*** INFORMATION SHOWN ***
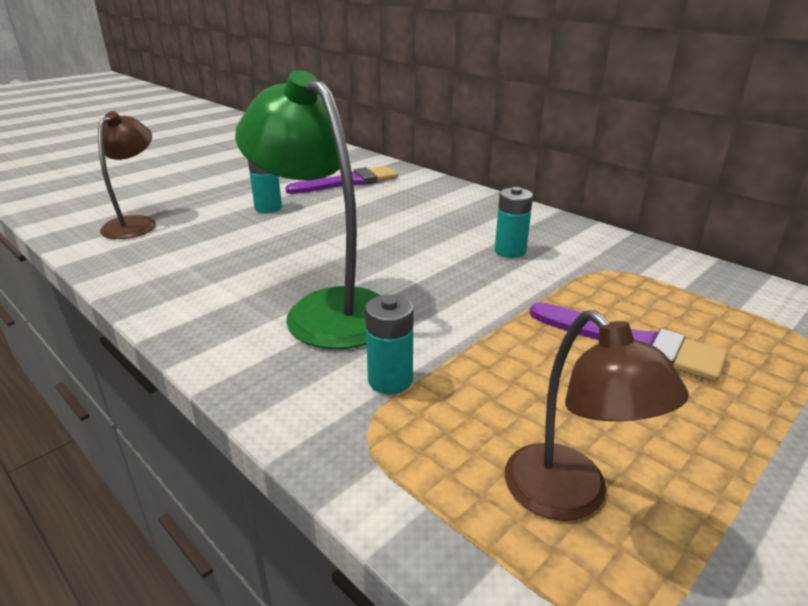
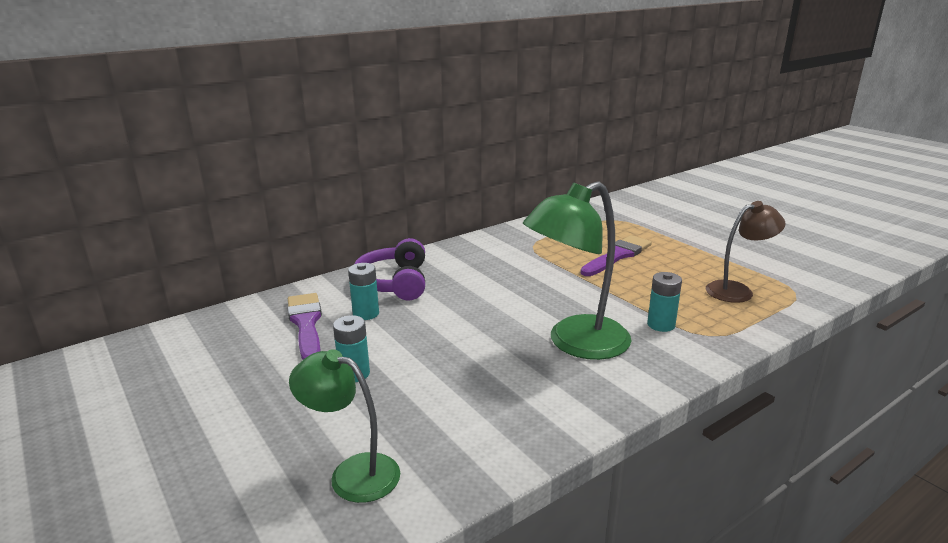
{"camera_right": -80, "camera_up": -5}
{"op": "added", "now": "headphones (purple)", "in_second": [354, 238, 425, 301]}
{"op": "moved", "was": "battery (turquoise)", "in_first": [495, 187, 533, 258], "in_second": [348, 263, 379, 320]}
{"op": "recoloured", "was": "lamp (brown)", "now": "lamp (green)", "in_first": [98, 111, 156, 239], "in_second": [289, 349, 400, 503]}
*** End of INFORMATION SHOWN ***
> **TASK STATEMENT**
Return the material exactly as given, apart from the pictures.

> **THE COMPLETED TASK**
{"camera_right": -80, "camera_up": -5}
{"op": "added", "now": "headphones (purple)", "in_second": [354, 238, 425, 301]}
{"op": "moved", "was": "battery (turquoise)", "in_first": [495, 187, 533, 258], "in_second": [348, 263, 379, 320]}
{"op": "recoloured", "was": "lamp (brown)", "now": "lamp (green)", "in_first": [98, 111, 156, 239], "in_second": [289, 349, 400, 503]}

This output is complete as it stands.